> _TASK INSTRUCTIONS_: Write out only the opening lines of the entries, through the line with "none -> green brick C8 level 1".

> _ENTRIES SUPPLIED_:
※ ※ ※

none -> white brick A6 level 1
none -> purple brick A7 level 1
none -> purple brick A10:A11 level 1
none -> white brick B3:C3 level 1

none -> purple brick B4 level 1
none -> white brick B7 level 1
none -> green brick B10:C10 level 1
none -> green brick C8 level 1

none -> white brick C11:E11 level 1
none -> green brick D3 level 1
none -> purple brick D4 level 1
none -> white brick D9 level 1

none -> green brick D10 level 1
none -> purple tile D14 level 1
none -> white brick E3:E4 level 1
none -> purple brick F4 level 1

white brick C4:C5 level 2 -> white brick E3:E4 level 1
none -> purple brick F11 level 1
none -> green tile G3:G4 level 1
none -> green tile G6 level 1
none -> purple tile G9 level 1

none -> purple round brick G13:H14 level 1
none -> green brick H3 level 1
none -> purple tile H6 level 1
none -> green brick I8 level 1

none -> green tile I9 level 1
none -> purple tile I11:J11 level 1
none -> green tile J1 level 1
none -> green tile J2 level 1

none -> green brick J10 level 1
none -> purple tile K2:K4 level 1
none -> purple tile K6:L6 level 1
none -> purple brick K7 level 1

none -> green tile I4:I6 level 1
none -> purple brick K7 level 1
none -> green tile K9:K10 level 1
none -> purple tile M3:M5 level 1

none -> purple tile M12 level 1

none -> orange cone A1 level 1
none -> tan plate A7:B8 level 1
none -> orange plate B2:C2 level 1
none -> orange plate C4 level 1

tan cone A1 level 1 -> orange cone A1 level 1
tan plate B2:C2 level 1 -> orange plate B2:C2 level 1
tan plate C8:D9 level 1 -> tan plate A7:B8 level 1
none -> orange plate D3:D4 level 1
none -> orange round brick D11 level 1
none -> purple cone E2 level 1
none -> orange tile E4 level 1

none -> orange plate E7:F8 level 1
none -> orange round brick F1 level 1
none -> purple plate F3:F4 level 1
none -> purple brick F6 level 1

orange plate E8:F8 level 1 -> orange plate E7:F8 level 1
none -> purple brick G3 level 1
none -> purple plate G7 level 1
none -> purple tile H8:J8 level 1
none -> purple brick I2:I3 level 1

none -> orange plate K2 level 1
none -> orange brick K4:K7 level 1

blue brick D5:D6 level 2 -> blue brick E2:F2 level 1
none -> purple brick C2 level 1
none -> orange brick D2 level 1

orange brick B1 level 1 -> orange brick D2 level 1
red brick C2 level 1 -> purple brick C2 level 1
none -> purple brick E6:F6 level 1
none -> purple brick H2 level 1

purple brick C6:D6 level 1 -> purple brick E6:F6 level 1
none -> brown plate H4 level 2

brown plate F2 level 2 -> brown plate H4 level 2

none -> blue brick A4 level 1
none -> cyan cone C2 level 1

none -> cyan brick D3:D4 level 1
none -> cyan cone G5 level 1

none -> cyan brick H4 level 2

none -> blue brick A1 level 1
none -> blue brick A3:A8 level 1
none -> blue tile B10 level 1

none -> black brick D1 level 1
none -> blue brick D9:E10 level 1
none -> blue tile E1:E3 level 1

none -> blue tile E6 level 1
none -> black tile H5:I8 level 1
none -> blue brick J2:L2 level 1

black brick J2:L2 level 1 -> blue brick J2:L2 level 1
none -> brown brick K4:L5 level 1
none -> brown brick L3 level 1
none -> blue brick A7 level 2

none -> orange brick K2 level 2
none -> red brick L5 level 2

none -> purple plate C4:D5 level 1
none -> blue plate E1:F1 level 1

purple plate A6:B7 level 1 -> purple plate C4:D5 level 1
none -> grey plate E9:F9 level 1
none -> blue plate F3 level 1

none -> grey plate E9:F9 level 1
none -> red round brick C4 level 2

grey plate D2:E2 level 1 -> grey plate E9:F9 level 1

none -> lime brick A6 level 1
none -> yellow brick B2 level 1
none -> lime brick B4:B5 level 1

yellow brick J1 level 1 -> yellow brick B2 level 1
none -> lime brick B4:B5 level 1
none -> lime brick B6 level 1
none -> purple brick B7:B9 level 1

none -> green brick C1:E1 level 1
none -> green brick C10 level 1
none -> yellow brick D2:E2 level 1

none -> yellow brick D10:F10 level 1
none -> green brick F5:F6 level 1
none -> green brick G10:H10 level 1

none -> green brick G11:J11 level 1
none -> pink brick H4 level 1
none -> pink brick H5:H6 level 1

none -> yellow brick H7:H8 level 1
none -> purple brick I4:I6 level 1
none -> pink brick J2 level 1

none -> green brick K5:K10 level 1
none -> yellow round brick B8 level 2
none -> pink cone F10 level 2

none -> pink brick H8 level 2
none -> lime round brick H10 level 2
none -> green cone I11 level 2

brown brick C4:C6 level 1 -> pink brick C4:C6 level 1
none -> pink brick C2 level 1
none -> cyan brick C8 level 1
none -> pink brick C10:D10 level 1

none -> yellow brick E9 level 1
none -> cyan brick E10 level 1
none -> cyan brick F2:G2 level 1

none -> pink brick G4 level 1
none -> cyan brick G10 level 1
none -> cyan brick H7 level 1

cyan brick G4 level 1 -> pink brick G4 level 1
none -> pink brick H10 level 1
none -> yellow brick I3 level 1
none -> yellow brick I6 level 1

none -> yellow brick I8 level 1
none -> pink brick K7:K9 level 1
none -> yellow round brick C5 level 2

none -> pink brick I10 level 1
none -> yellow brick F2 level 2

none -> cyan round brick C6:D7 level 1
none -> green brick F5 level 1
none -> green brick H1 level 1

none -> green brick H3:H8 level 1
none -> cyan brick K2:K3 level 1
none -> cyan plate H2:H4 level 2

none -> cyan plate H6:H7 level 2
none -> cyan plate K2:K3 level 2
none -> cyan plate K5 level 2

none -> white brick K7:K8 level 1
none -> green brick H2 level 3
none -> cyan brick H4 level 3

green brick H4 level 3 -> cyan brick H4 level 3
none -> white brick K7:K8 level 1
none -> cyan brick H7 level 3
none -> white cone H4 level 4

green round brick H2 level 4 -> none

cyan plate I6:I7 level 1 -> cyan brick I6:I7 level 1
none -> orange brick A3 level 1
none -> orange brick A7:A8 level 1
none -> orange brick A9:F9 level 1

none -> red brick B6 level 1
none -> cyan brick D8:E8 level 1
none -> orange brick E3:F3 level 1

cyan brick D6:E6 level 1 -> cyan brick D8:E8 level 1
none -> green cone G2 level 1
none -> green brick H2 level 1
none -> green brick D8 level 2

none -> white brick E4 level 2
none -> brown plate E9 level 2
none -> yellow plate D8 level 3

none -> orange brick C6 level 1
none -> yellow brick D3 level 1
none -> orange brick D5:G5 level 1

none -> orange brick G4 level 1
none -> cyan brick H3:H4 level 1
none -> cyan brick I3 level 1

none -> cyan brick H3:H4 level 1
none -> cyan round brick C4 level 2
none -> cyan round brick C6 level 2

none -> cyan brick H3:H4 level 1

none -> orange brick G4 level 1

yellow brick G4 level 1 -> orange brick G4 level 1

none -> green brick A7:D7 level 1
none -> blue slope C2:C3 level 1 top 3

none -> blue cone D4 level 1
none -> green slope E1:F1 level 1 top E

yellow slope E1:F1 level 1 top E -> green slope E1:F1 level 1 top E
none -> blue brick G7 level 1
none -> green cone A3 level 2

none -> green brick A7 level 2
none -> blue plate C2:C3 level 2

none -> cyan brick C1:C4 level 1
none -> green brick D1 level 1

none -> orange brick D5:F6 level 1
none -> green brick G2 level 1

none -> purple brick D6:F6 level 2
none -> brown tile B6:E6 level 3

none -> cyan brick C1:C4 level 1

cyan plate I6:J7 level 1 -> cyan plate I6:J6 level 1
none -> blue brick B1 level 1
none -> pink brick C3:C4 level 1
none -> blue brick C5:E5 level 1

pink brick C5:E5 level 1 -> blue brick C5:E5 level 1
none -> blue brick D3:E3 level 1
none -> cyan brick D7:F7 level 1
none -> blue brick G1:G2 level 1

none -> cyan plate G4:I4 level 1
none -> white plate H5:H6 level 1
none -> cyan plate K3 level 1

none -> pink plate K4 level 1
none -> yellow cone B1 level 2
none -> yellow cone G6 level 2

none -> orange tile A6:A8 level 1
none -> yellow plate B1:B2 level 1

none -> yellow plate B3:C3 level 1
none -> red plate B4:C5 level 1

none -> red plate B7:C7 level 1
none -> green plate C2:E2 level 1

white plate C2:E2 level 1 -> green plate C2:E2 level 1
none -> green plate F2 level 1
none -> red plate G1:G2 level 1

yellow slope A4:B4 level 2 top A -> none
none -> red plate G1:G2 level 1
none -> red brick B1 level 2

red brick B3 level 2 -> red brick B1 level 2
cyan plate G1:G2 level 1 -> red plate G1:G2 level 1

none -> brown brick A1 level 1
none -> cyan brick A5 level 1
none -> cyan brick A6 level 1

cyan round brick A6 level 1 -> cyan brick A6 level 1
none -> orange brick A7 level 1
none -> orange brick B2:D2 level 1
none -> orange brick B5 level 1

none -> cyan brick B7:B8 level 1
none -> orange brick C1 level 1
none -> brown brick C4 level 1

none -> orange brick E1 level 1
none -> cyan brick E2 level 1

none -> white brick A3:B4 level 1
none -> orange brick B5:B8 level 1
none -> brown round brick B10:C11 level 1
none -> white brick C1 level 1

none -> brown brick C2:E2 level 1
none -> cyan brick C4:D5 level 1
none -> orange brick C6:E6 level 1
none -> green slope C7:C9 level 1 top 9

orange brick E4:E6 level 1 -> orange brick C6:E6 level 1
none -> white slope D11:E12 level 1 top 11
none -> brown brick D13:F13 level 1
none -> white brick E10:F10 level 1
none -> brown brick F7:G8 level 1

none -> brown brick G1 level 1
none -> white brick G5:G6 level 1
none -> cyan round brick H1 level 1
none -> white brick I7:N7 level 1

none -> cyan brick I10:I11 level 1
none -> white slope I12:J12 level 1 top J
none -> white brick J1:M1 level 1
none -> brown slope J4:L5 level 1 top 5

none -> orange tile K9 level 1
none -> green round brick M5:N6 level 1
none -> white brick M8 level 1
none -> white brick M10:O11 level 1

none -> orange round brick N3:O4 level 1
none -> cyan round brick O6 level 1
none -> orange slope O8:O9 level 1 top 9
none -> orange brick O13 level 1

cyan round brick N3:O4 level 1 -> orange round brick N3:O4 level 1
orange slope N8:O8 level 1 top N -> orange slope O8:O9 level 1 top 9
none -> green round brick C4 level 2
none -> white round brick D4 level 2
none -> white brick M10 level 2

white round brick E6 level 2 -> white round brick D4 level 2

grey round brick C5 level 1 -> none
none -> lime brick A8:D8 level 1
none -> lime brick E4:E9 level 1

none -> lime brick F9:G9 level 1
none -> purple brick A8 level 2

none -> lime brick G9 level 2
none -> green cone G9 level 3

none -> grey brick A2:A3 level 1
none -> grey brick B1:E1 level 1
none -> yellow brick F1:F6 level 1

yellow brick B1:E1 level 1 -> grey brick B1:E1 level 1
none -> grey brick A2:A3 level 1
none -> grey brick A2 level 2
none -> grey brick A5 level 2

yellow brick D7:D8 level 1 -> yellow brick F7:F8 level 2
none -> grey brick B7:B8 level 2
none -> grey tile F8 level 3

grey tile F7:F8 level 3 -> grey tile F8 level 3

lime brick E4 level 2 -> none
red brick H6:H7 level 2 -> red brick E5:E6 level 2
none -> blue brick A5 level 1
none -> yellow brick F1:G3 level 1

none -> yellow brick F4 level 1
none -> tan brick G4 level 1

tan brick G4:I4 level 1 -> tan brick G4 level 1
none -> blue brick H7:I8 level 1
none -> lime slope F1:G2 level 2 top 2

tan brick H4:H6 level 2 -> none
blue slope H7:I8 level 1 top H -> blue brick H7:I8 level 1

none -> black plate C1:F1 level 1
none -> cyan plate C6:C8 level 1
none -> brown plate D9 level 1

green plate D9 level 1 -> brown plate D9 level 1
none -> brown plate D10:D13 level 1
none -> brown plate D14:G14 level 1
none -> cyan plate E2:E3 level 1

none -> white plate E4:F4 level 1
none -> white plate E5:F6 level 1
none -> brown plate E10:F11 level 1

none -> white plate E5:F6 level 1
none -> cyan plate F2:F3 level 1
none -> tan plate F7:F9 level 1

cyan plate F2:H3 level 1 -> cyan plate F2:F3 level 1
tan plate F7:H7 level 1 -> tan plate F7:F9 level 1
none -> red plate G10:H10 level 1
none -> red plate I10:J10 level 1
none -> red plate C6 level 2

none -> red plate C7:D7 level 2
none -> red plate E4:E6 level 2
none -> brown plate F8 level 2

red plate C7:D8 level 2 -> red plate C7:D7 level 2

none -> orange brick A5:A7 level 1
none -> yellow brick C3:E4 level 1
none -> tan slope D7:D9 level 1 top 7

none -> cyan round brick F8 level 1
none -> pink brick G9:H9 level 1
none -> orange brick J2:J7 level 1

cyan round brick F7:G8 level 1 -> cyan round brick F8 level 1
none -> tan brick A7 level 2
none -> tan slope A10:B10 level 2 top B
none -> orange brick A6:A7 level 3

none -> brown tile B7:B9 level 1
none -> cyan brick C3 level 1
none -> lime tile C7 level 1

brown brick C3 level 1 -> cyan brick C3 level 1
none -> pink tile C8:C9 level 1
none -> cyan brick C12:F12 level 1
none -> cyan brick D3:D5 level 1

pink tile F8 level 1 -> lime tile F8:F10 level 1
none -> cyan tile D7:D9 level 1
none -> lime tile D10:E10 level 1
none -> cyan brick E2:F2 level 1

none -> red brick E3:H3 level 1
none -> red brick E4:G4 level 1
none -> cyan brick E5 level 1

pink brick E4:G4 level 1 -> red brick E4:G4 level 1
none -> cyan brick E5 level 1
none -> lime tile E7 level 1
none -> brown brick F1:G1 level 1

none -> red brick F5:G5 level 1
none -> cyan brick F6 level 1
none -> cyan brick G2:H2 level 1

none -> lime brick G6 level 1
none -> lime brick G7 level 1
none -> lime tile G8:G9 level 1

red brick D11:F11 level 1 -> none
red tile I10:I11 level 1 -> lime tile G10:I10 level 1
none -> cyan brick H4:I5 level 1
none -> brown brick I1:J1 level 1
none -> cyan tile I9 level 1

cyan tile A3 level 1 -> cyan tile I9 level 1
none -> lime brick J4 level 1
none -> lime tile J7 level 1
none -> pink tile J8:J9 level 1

※ ※ ※

> _RESPONSE FOR THIS EXERCISE_:
none -> white brick A6 level 1
none -> purple brick A7 level 1
none -> purple brick A10:A11 level 1
none -> white brick B3:C3 level 1

none -> purple brick B4 level 1
none -> white brick B7 level 1
none -> green brick B10:C10 level 1
none -> green brick C8 level 1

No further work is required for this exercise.